Problem statement>
Where the lines below hold images, skip those and copy every word exactly.

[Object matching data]
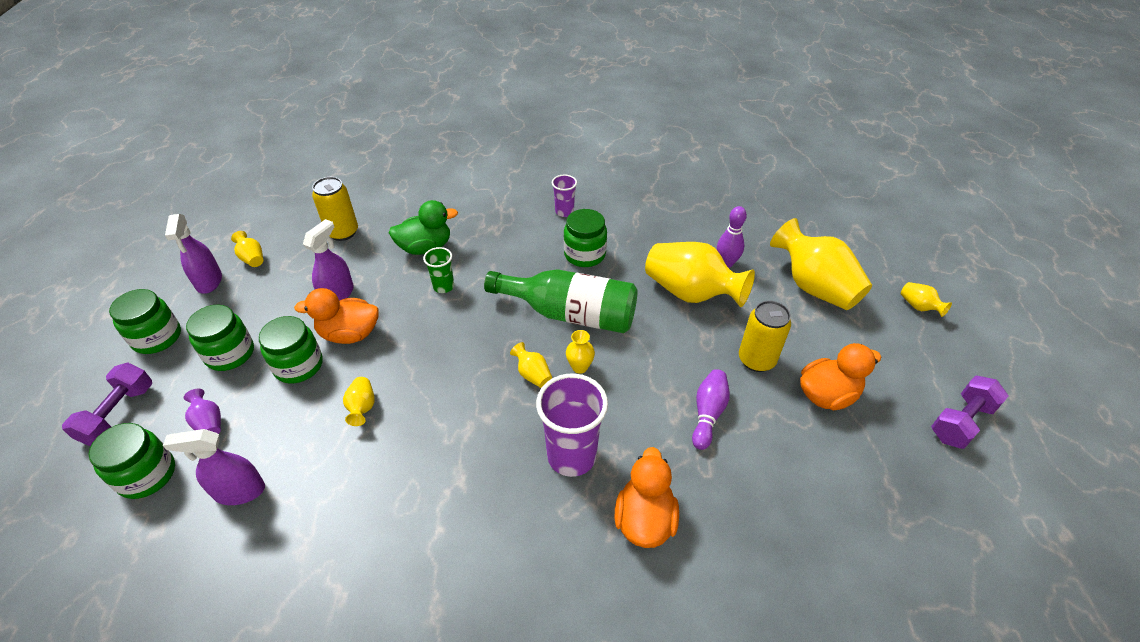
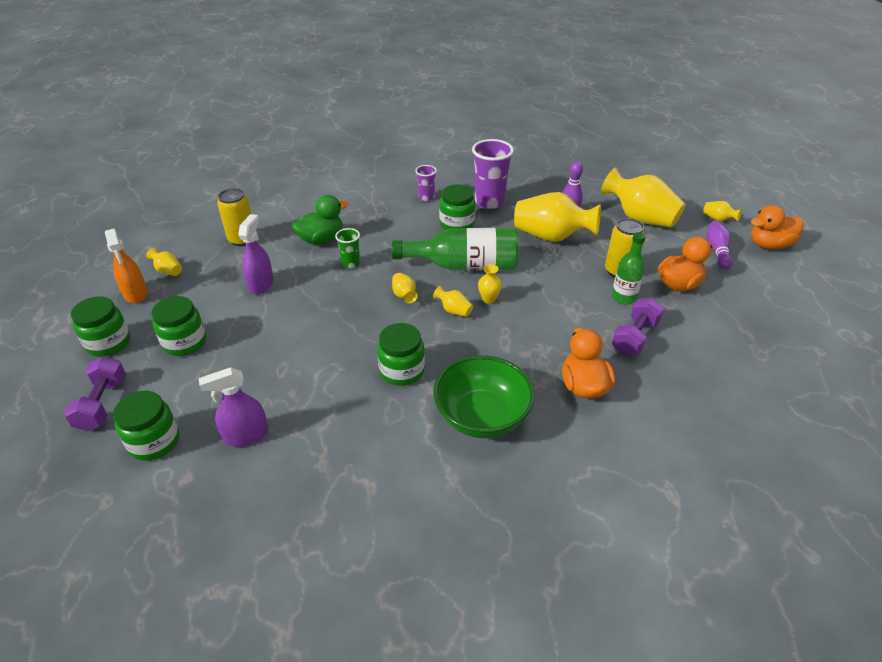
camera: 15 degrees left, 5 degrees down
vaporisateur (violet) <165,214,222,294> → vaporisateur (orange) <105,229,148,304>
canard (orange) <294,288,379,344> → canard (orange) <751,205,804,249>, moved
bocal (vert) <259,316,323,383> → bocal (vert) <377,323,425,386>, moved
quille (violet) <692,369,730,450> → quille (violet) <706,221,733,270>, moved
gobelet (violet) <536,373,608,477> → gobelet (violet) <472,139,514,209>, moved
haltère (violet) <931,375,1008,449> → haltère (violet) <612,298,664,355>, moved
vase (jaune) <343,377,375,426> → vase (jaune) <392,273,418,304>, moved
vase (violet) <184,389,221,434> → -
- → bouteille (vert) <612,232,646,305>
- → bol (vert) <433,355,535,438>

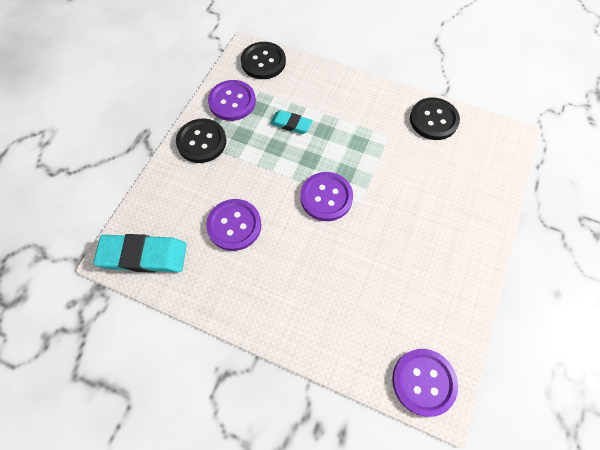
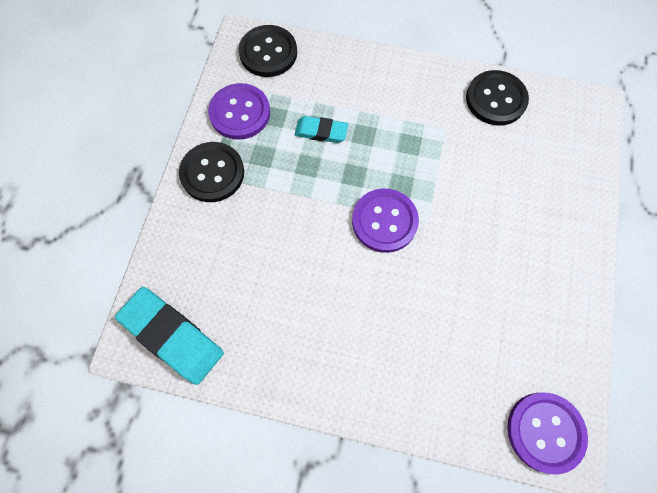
camera: 10 degrees left, 5 degrees up
bouton (violet) <206,199,261,251> → -
gomme (turquoise) <93,234,187,273> → gomme (turquoise) <115,287,224,385>, 45 degrees clockwise

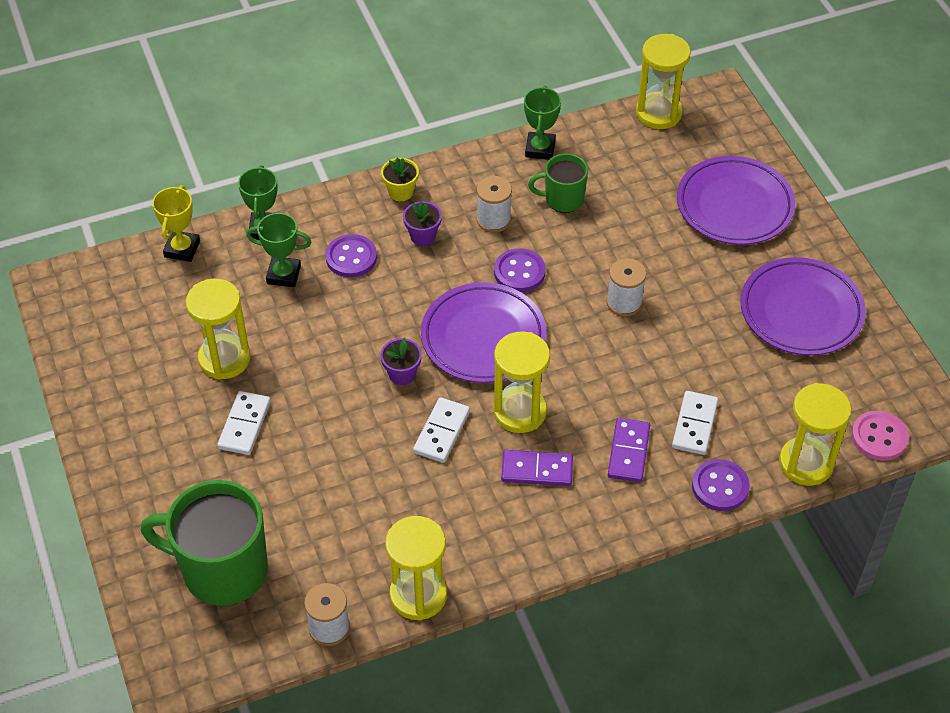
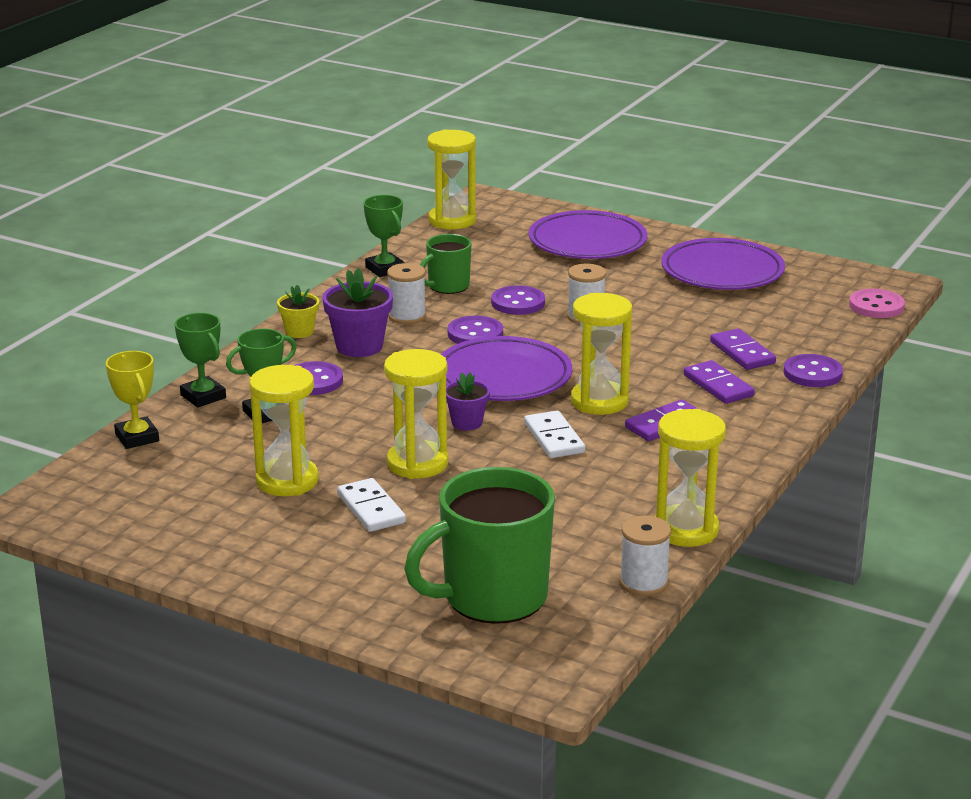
camera: 40 degrees left, 25 degrees down
pot de fleurs (violet) <403,201,442,246> → pot de fleurs (violet) <323,268,393,357>, x1.63
sablier (jaune) <779,383,851,486> → sablier (jaune) <384,349,448,479>, moved
domino (blanc) <672,391,718,455> → domino (violet) <710,329,776,370>
- → bouton (violet) <491,285,545,315>

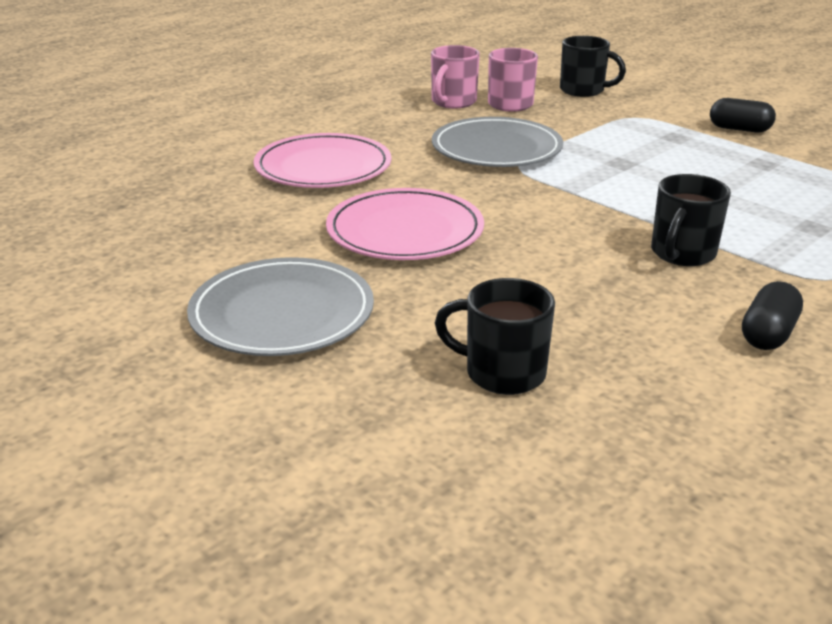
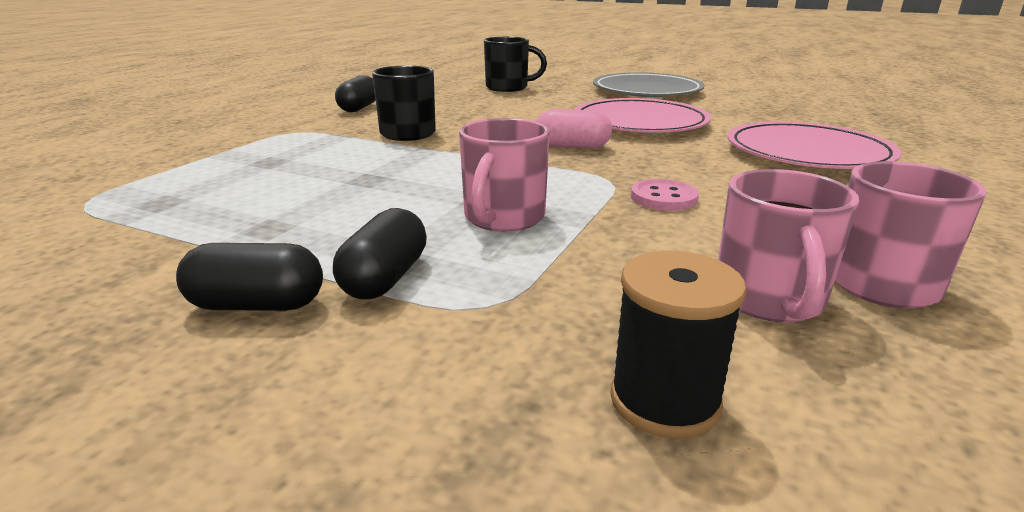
camera: 160 degrees right, 5 degrees down
tasse (noir) <560,36,626,97> → bobine (noir) <610,251,747,438>
assiette (gris) <432,117,563,167> → bouton (rose) <631,179,699,211>
- → gélule (rose) <536,109,612,148>
- → tasse (rose) <459,118,550,232>
- → gélule (noir) <333,208,427,299>

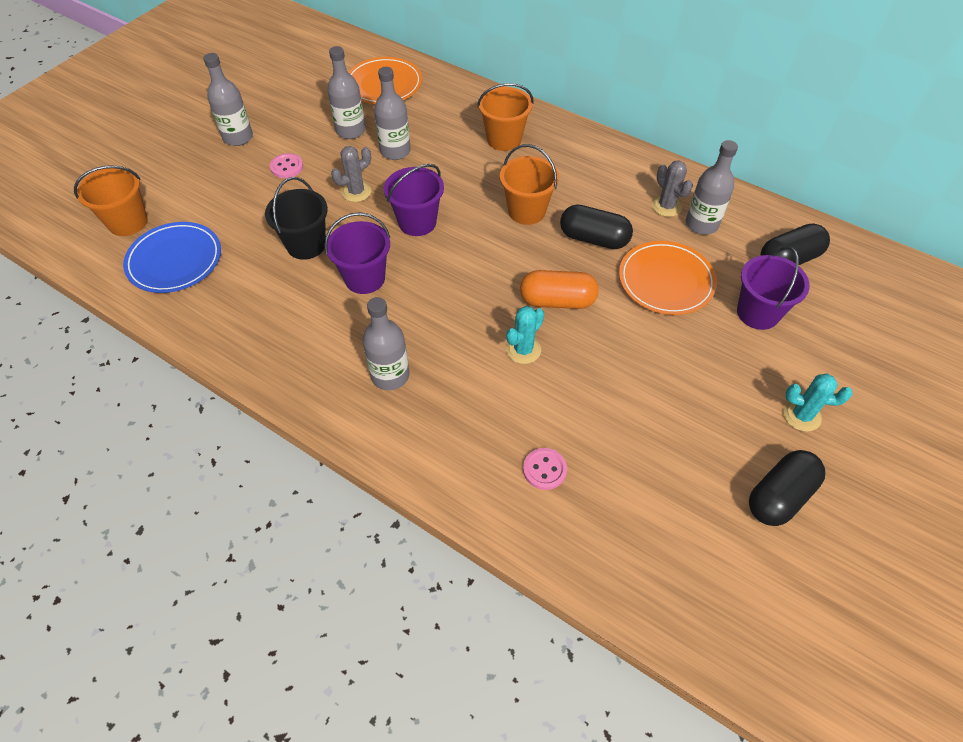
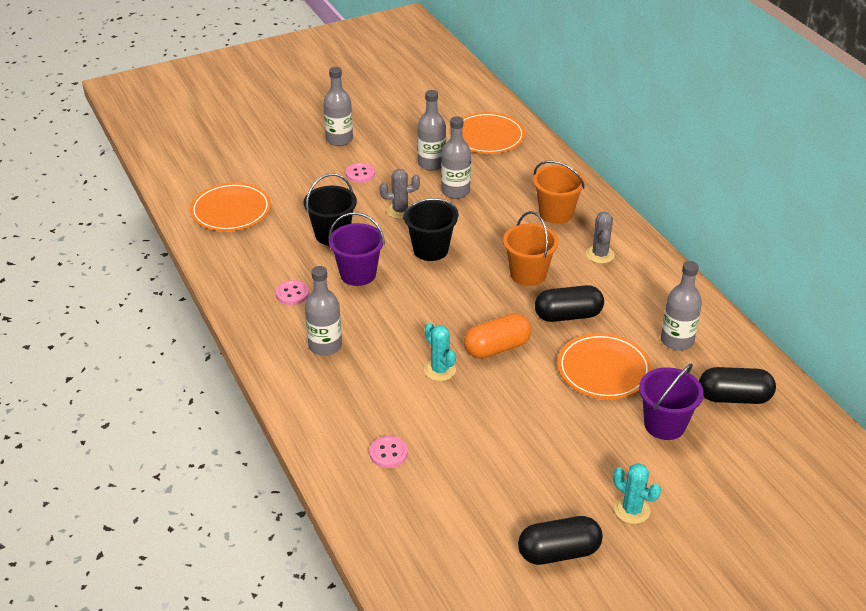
camera: 30 degrees right, 15 degrees down
cactus (gris) <652,160,693,217> → cactus (gris) <586,212,615,264>, moved
seau (violet) <384,164,444,236> → seau (noir) <403,198,459,261>
seau (orange) <74,165,148,236> → -
gélule (noir) <560,204,633,249> → gélule (noir) <535,285,604,322>, 60 degrees counterclockwise
assiette (bleu) <123,222,221,293> → assiette (orange) <190,182,271,231>
gélule (orange) <520,270,599,309> → gélule (orange) <464,313,532,359>, 60 degrees counterclockwise
cactus (turquoise) <506,306,544,364> → cactus (turquoise) <424,323,456,381>, 75 degrees clockwise
- → bouton (rose) <276,280,309,305>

Answer to the exercise>
camera: 15 degrees left, 5 degrees down
vaporisateur (violet) <165,214,222,294> → vaporisateur (orange) <105,229,148,304>
canard (orange) <294,288,379,344> → canard (orange) <751,205,804,249>, moved
bocal (vert) <259,316,323,383> → bocal (vert) <377,323,425,386>, moved
quille (violet) <692,369,730,450> → quille (violet) <706,221,733,270>, moved
gobelet (violet) <536,373,608,477> → gobelet (violet) <472,139,514,209>, moved
haltère (violet) <931,375,1008,449> → haltère (violet) <612,298,664,355>, moved
vase (jaune) <343,377,375,426> → vase (jaune) <392,273,418,304>, moved
vase (violet) <184,389,221,434> → -
- → bouteille (vert) <612,232,646,305>
- → bol (vert) <433,355,535,438>

camera: 10 degrees left, 5 degrees up
bouton (violet) <206,199,261,251> → -
gomme (turquoise) <93,234,187,273> → gomme (turquoise) <115,287,224,385>, 45 degrees clockwise

camera: 40 degrees left, 25 degrees down
pot de fleurs (violet) <403,201,442,246> → pot de fleurs (violet) <323,268,393,357>, x1.63
sablier (jaune) <779,383,851,486> → sablier (jaune) <384,349,448,479>, moved
domino (blanc) <672,391,718,455> → domino (violet) <710,329,776,370>
- → bouton (violet) <491,285,545,315>

camera: 160 degrees right, 5 degrees down
tasse (noir) <560,36,626,97> → bobine (noir) <610,251,747,438>
assiette (gris) <432,117,563,167> → bouton (rose) <631,179,699,211>
- → gélule (rose) <536,109,612,148>
- → tasse (rose) <459,118,550,232>
- → gélule (noir) <333,208,427,299>

camera: 30 degrees right, 15 degrees down
cactus (gris) <652,160,693,217> → cactus (gris) <586,212,615,264>, moved
seau (violet) <384,164,444,236> → seau (noir) <403,198,459,261>
seau (orange) <74,165,148,236> → -
gélule (noir) <560,204,633,249> → gélule (noir) <535,285,604,322>, 60 degrees counterclockwise
assiette (bleu) <123,222,221,293> → assiette (orange) <190,182,271,231>
gélule (orange) <520,270,599,309> → gélule (orange) <464,313,532,359>, 60 degrees counterclockwise
cactus (turquoise) <506,306,544,364> → cactus (turquoise) <424,323,456,381>, 75 degrees clockwise
- → bouton (rose) <276,280,309,305>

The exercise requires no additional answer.